Your response must consist of one number: how many lines in this material contain the word "black".

________

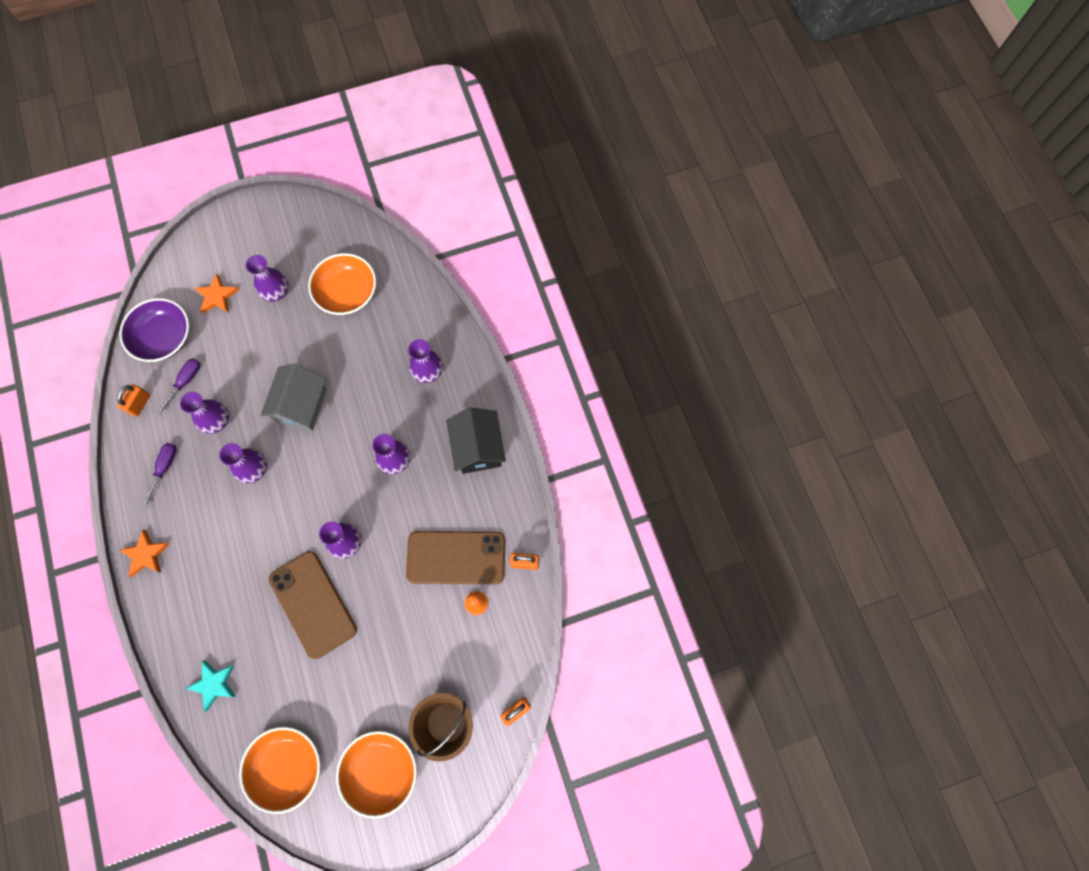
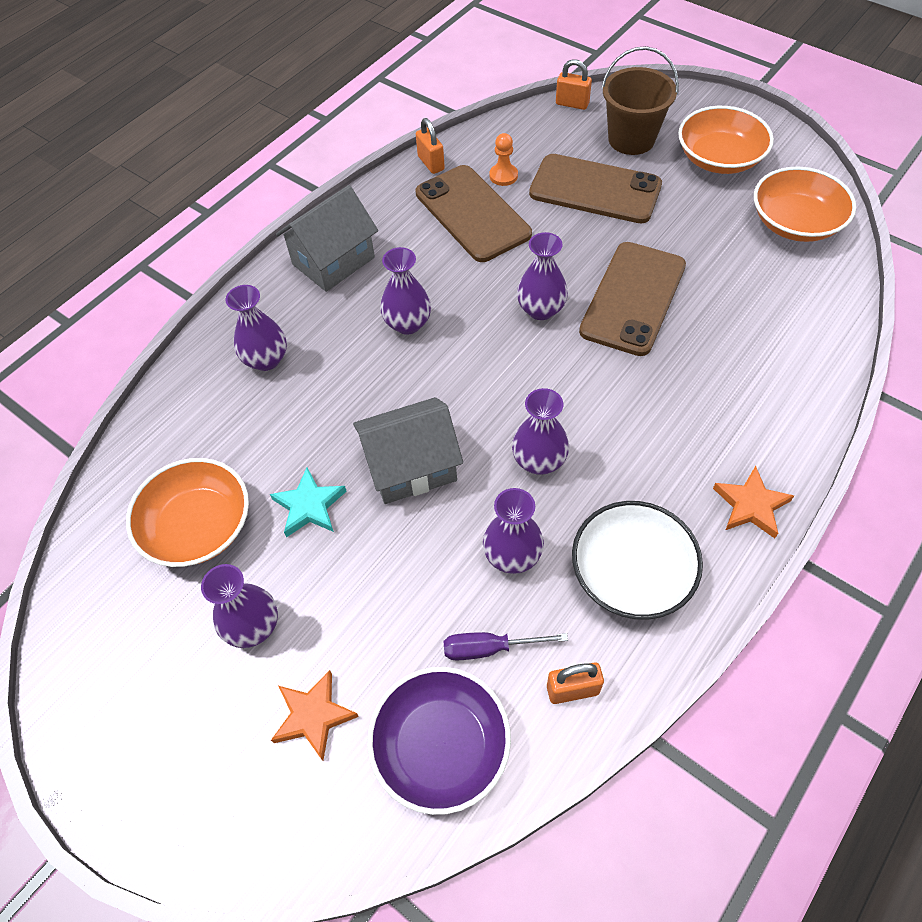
camera: 120 degrees left, 15 degrees down
(164, 468) = (631, 573): purple screwdriver -> white bowl
(214, 684) = (799, 329): turquoise star -> turquoise star (309, 506)
(417, 655) = (595, 190): none -> brown phone
(478, 448) = (333, 261): black house -> grey house

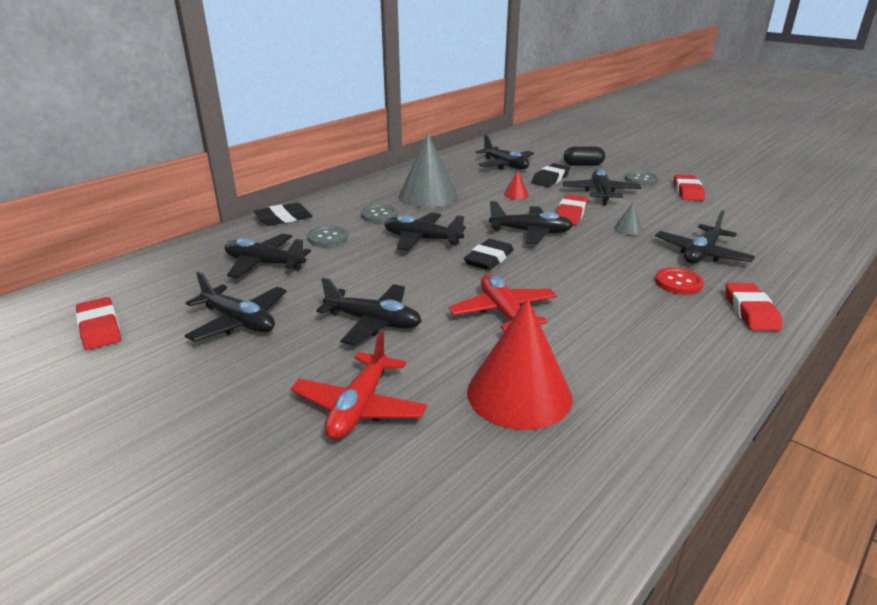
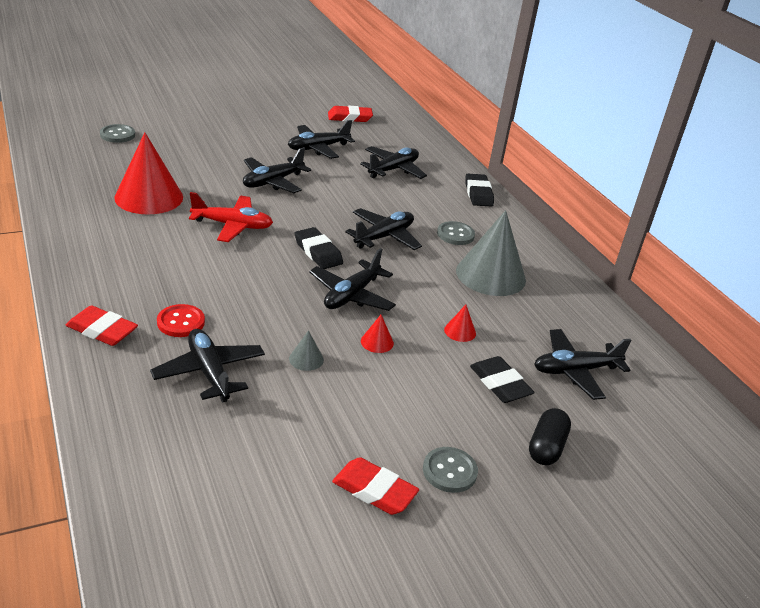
camera: 110 degrees right, 5 degrees up
(327, 238) = (421, 200): grey button -> grey button (117, 135)
(359, 407) = (196, 157): red plane -> none
(570, 214) = (377, 342): red eraser -> red cone
(600, 193) = (421, 398): black plane -> none

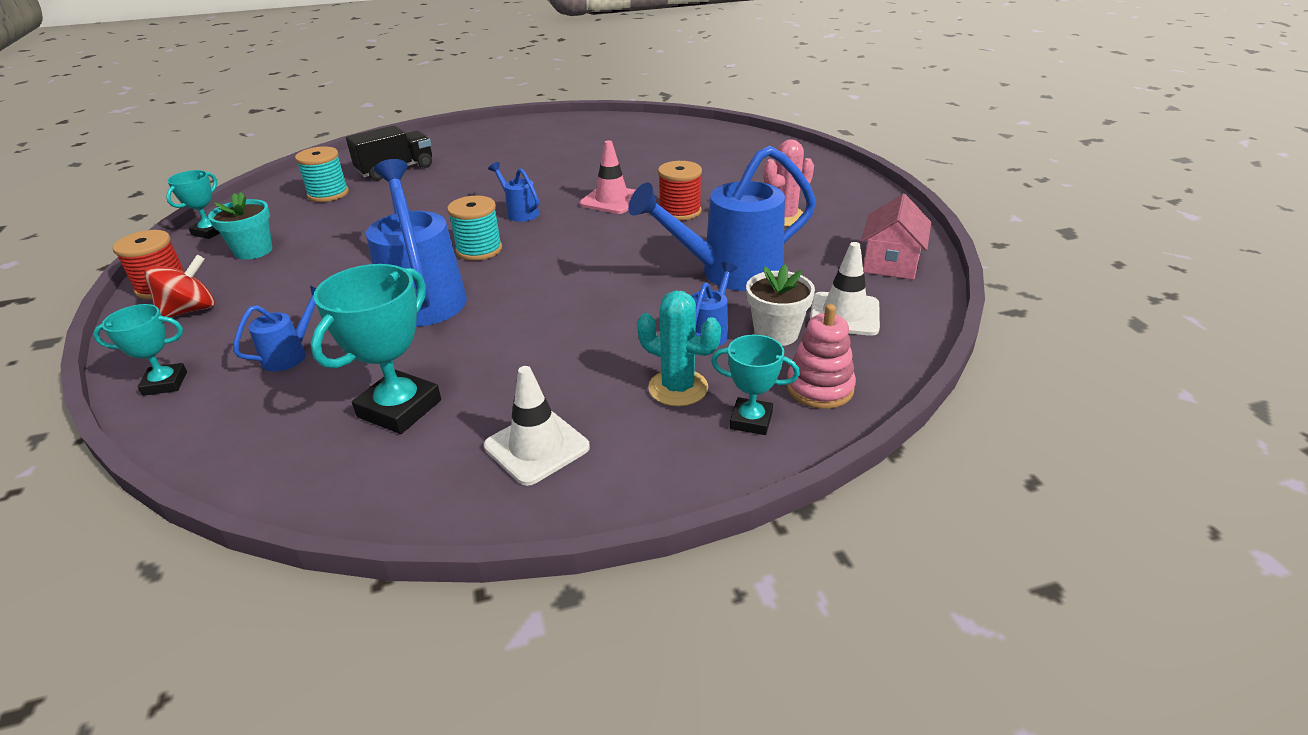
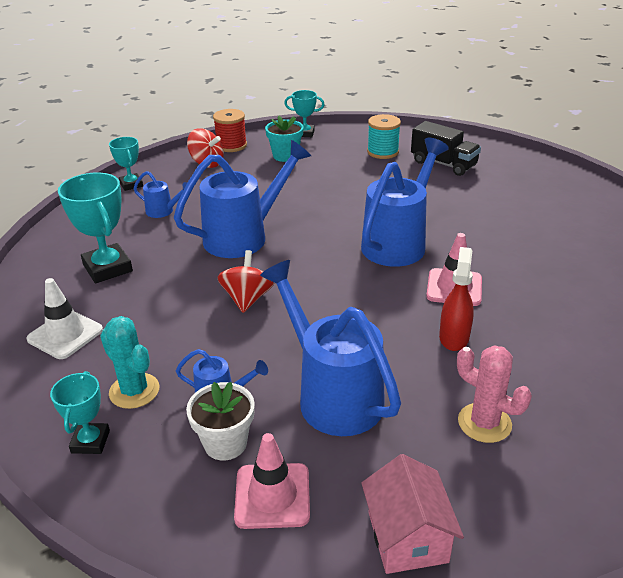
camera: 75 degrees right, 0 degrees up
(399, 408) = (108, 268): turquoise trophy -> turquoise trophy turned 45 degrees clockwise
(479, 250) = (322, 241): turquoise spool -> none
(520, 212) = (398, 243): blue watering can -> blue watering can, size x2.15
(554, 304) = (247, 299): none -> red spinning top
(678, 388) = (134, 391): turquoise cactus -> turquoise cactus turned 60 degrees counterclockwise
(680, 211) = (454, 337): red spool -> red spray bottle
(819, 388) = (137, 484): pink stacking toy -> none
(844, 314) = (272, 496): white traffic cone -> pink traffic cone
(890, 263) = (407, 537): pink house -> pink house turned 75 degrees clockwise

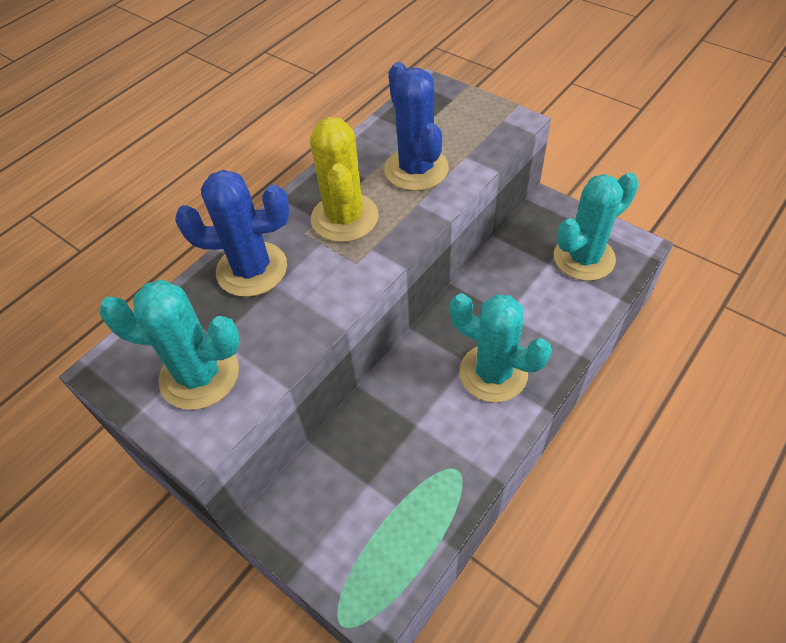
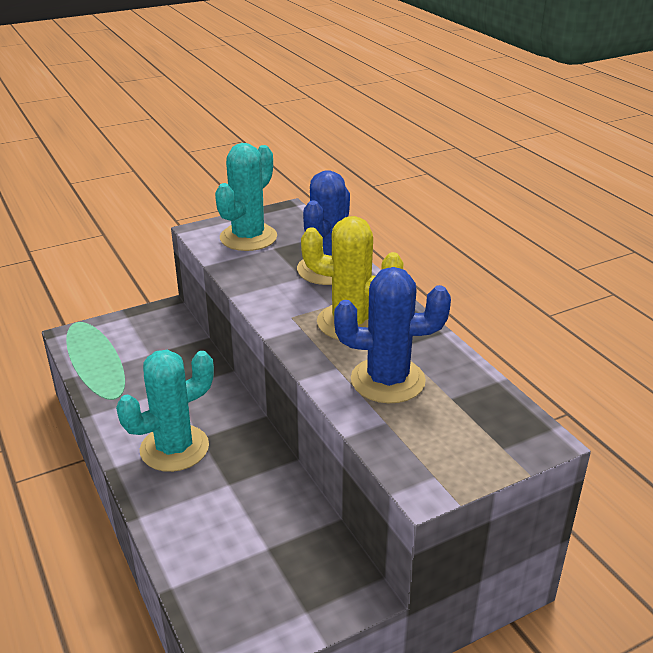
camera: 110 degrees right, 20 degrees down
(584, 258) = (250, 584): turquoise cactus -> none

________

Reply to the exercise
2